* What you should do:
Please print the data shown below without any alteration.

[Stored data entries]
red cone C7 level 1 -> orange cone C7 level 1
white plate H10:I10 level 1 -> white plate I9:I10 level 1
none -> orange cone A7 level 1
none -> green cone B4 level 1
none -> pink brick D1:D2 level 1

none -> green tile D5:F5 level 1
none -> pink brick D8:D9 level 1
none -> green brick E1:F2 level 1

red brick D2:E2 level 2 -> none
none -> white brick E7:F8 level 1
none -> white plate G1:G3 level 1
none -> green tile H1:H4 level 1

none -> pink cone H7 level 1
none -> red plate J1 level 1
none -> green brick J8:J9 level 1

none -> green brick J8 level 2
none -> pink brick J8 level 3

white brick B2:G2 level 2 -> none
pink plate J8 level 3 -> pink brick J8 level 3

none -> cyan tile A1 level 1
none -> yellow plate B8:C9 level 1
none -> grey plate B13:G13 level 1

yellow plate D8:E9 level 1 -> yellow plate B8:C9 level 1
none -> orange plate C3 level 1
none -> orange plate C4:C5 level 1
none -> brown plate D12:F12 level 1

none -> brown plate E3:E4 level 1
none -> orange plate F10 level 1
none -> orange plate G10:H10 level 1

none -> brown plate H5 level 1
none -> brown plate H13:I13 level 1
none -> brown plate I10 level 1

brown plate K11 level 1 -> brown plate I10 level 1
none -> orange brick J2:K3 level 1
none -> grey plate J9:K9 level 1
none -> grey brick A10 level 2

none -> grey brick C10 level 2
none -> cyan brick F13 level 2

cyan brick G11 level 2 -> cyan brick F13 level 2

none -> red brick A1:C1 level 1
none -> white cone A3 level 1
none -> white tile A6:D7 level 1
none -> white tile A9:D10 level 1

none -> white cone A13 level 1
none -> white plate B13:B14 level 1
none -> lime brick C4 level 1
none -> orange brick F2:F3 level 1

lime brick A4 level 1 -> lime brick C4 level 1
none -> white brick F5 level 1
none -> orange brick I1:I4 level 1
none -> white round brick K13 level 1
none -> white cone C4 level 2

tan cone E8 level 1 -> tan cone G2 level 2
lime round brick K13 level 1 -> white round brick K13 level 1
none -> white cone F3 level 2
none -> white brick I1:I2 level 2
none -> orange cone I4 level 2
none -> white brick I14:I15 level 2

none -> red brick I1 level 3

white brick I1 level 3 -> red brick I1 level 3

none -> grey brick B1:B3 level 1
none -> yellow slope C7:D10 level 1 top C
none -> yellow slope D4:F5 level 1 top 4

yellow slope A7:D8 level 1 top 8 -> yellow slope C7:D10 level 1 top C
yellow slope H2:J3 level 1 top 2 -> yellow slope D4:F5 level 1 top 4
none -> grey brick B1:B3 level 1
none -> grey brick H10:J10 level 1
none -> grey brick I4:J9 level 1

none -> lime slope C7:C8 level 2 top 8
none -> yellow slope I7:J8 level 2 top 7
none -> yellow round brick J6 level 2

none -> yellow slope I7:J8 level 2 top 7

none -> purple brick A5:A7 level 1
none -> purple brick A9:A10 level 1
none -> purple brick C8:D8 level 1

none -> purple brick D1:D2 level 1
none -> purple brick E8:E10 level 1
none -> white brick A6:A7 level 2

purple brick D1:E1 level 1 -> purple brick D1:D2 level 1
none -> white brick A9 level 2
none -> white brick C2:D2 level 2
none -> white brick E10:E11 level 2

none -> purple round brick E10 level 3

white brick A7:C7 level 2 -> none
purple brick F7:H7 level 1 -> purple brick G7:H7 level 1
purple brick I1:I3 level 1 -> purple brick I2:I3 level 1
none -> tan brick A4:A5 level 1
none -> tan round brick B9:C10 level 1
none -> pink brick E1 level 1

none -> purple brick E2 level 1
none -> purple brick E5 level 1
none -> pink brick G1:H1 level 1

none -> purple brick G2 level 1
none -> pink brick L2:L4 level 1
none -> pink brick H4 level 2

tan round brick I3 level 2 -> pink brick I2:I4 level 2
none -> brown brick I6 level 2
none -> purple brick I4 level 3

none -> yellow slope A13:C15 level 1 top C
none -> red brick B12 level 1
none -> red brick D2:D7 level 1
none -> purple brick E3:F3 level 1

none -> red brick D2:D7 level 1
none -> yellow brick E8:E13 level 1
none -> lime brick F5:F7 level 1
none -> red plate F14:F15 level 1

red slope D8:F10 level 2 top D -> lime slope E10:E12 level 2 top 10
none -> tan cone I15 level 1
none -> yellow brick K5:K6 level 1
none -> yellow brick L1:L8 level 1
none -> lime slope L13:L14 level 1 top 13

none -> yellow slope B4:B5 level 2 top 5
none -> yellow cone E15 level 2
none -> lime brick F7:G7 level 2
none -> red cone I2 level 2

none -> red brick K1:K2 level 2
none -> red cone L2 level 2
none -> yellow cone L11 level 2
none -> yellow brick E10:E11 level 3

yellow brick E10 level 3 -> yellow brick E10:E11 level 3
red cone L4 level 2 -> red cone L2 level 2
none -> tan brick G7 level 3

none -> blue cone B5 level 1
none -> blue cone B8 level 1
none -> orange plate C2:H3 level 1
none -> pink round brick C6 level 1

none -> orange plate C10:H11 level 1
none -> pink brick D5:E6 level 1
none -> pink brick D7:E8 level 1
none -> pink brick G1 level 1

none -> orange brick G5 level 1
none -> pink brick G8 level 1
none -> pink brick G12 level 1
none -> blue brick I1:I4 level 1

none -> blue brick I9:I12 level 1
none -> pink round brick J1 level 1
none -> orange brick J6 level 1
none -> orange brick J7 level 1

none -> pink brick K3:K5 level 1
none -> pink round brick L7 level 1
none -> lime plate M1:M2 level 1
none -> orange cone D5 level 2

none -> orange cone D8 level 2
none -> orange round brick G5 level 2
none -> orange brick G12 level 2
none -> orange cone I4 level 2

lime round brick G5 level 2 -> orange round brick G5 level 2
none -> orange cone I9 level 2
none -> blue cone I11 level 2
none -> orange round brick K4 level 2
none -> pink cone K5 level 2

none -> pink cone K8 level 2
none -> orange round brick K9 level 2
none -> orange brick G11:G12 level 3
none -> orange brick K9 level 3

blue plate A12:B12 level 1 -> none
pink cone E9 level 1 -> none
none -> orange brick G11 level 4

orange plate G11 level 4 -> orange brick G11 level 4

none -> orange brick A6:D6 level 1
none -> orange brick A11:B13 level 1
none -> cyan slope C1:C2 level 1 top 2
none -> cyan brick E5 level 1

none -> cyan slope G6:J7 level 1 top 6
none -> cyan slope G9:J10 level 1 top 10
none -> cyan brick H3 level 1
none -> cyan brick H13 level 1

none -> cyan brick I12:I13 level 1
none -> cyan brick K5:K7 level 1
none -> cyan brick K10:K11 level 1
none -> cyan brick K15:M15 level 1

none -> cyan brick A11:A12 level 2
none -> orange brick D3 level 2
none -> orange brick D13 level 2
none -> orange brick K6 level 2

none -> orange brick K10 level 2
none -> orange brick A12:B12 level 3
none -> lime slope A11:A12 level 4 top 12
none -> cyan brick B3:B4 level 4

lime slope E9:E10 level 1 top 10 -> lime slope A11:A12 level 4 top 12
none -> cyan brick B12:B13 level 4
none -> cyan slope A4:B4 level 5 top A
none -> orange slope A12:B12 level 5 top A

* Your response:
red cone C7 level 1 -> orange cone C7 level 1
white plate H10:I10 level 1 -> white plate I9:I10 level 1
none -> orange cone A7 level 1
none -> green cone B4 level 1
none -> pink brick D1:D2 level 1

none -> green tile D5:F5 level 1
none -> pink brick D8:D9 level 1
none -> green brick E1:F2 level 1

red brick D2:E2 level 2 -> none
none -> white brick E7:F8 level 1
none -> white plate G1:G3 level 1
none -> green tile H1:H4 level 1

none -> pink cone H7 level 1
none -> red plate J1 level 1
none -> green brick J8:J9 level 1

none -> green brick J8 level 2
none -> pink brick J8 level 3

white brick B2:G2 level 2 -> none
pink plate J8 level 3 -> pink brick J8 level 3

none -> cyan tile A1 level 1
none -> yellow plate B8:C9 level 1
none -> grey plate B13:G13 level 1

yellow plate D8:E9 level 1 -> yellow plate B8:C9 level 1
none -> orange plate C3 level 1
none -> orange plate C4:C5 level 1
none -> brown plate D12:F12 level 1

none -> brown plate E3:E4 level 1
none -> orange plate F10 level 1
none -> orange plate G10:H10 level 1

none -> brown plate H5 level 1
none -> brown plate H13:I13 level 1
none -> brown plate I10 level 1

brown plate K11 level 1 -> brown plate I10 level 1
none -> orange brick J2:K3 level 1
none -> grey plate J9:K9 level 1
none -> grey brick A10 level 2

none -> grey brick C10 level 2
none -> cyan brick F13 level 2

cyan brick G11 level 2 -> cyan brick F13 level 2

none -> red brick A1:C1 level 1
none -> white cone A3 level 1
none -> white tile A6:D7 level 1
none -> white tile A9:D10 level 1

none -> white cone A13 level 1
none -> white plate B13:B14 level 1
none -> lime brick C4 level 1
none -> orange brick F2:F3 level 1

lime brick A4 level 1 -> lime brick C4 level 1
none -> white brick F5 level 1
none -> orange brick I1:I4 level 1
none -> white round brick K13 level 1
none -> white cone C4 level 2

tan cone E8 level 1 -> tan cone G2 level 2
lime round brick K13 level 1 -> white round brick K13 level 1
none -> white cone F3 level 2
none -> white brick I1:I2 level 2
none -> orange cone I4 level 2
none -> white brick I14:I15 level 2

none -> red brick I1 level 3

white brick I1 level 3 -> red brick I1 level 3

none -> grey brick B1:B3 level 1
none -> yellow slope C7:D10 level 1 top C
none -> yellow slope D4:F5 level 1 top 4

yellow slope A7:D8 level 1 top 8 -> yellow slope C7:D10 level 1 top C
yellow slope H2:J3 level 1 top 2 -> yellow slope D4:F5 level 1 top 4
none -> grey brick B1:B3 level 1
none -> grey brick H10:J10 level 1
none -> grey brick I4:J9 level 1

none -> lime slope C7:C8 level 2 top 8
none -> yellow slope I7:J8 level 2 top 7
none -> yellow round brick J6 level 2

none -> yellow slope I7:J8 level 2 top 7

none -> purple brick A5:A7 level 1
none -> purple brick A9:A10 level 1
none -> purple brick C8:D8 level 1

none -> purple brick D1:D2 level 1
none -> purple brick E8:E10 level 1
none -> white brick A6:A7 level 2

purple brick D1:E1 level 1 -> purple brick D1:D2 level 1
none -> white brick A9 level 2
none -> white brick C2:D2 level 2
none -> white brick E10:E11 level 2

none -> purple round brick E10 level 3

white brick A7:C7 level 2 -> none
purple brick F7:H7 level 1 -> purple brick G7:H7 level 1
purple brick I1:I3 level 1 -> purple brick I2:I3 level 1
none -> tan brick A4:A5 level 1
none -> tan round brick B9:C10 level 1
none -> pink brick E1 level 1

none -> purple brick E2 level 1
none -> purple brick E5 level 1
none -> pink brick G1:H1 level 1

none -> purple brick G2 level 1
none -> pink brick L2:L4 level 1
none -> pink brick H4 level 2

tan round brick I3 level 2 -> pink brick I2:I4 level 2
none -> brown brick I6 level 2
none -> purple brick I4 level 3

none -> yellow slope A13:C15 level 1 top C
none -> red brick B12 level 1
none -> red brick D2:D7 level 1
none -> purple brick E3:F3 level 1

none -> red brick D2:D7 level 1
none -> yellow brick E8:E13 level 1
none -> lime brick F5:F7 level 1
none -> red plate F14:F15 level 1

red slope D8:F10 level 2 top D -> lime slope E10:E12 level 2 top 10
none -> tan cone I15 level 1
none -> yellow brick K5:K6 level 1
none -> yellow brick L1:L8 level 1
none -> lime slope L13:L14 level 1 top 13

none -> yellow slope B4:B5 level 2 top 5
none -> yellow cone E15 level 2
none -> lime brick F7:G7 level 2
none -> red cone I2 level 2

none -> red brick K1:K2 level 2
none -> red cone L2 level 2
none -> yellow cone L11 level 2
none -> yellow brick E10:E11 level 3

yellow brick E10 level 3 -> yellow brick E10:E11 level 3
red cone L4 level 2 -> red cone L2 level 2
none -> tan brick G7 level 3

none -> blue cone B5 level 1
none -> blue cone B8 level 1
none -> orange plate C2:H3 level 1
none -> pink round brick C6 level 1

none -> orange plate C10:H11 level 1
none -> pink brick D5:E6 level 1
none -> pink brick D7:E8 level 1
none -> pink brick G1 level 1

none -> orange brick G5 level 1
none -> pink brick G8 level 1
none -> pink brick G12 level 1
none -> blue brick I1:I4 level 1

none -> blue brick I9:I12 level 1
none -> pink round brick J1 level 1
none -> orange brick J6 level 1
none -> orange brick J7 level 1

none -> pink brick K3:K5 level 1
none -> pink round brick L7 level 1
none -> lime plate M1:M2 level 1
none -> orange cone D5 level 2

none -> orange cone D8 level 2
none -> orange round brick G5 level 2
none -> orange brick G12 level 2
none -> orange cone I4 level 2

lime round brick G5 level 2 -> orange round brick G5 level 2
none -> orange cone I9 level 2
none -> blue cone I11 level 2
none -> orange round brick K4 level 2
none -> pink cone K5 level 2

none -> pink cone K8 level 2
none -> orange round brick K9 level 2
none -> orange brick G11:G12 level 3
none -> orange brick K9 level 3

blue plate A12:B12 level 1 -> none
pink cone E9 level 1 -> none
none -> orange brick G11 level 4

orange plate G11 level 4 -> orange brick G11 level 4

none -> orange brick A6:D6 level 1
none -> orange brick A11:B13 level 1
none -> cyan slope C1:C2 level 1 top 2
none -> cyan brick E5 level 1

none -> cyan slope G6:J7 level 1 top 6
none -> cyan slope G9:J10 level 1 top 10
none -> cyan brick H3 level 1
none -> cyan brick H13 level 1

none -> cyan brick I12:I13 level 1
none -> cyan brick K5:K7 level 1
none -> cyan brick K10:K11 level 1
none -> cyan brick K15:M15 level 1

none -> cyan brick A11:A12 level 2
none -> orange brick D3 level 2
none -> orange brick D13 level 2
none -> orange brick K6 level 2

none -> orange brick K10 level 2
none -> orange brick A12:B12 level 3
none -> lime slope A11:A12 level 4 top 12
none -> cyan brick B3:B4 level 4

lime slope E9:E10 level 1 top 10 -> lime slope A11:A12 level 4 top 12
none -> cyan brick B12:B13 level 4
none -> cyan slope A4:B4 level 5 top A
none -> orange slope A12:B12 level 5 top A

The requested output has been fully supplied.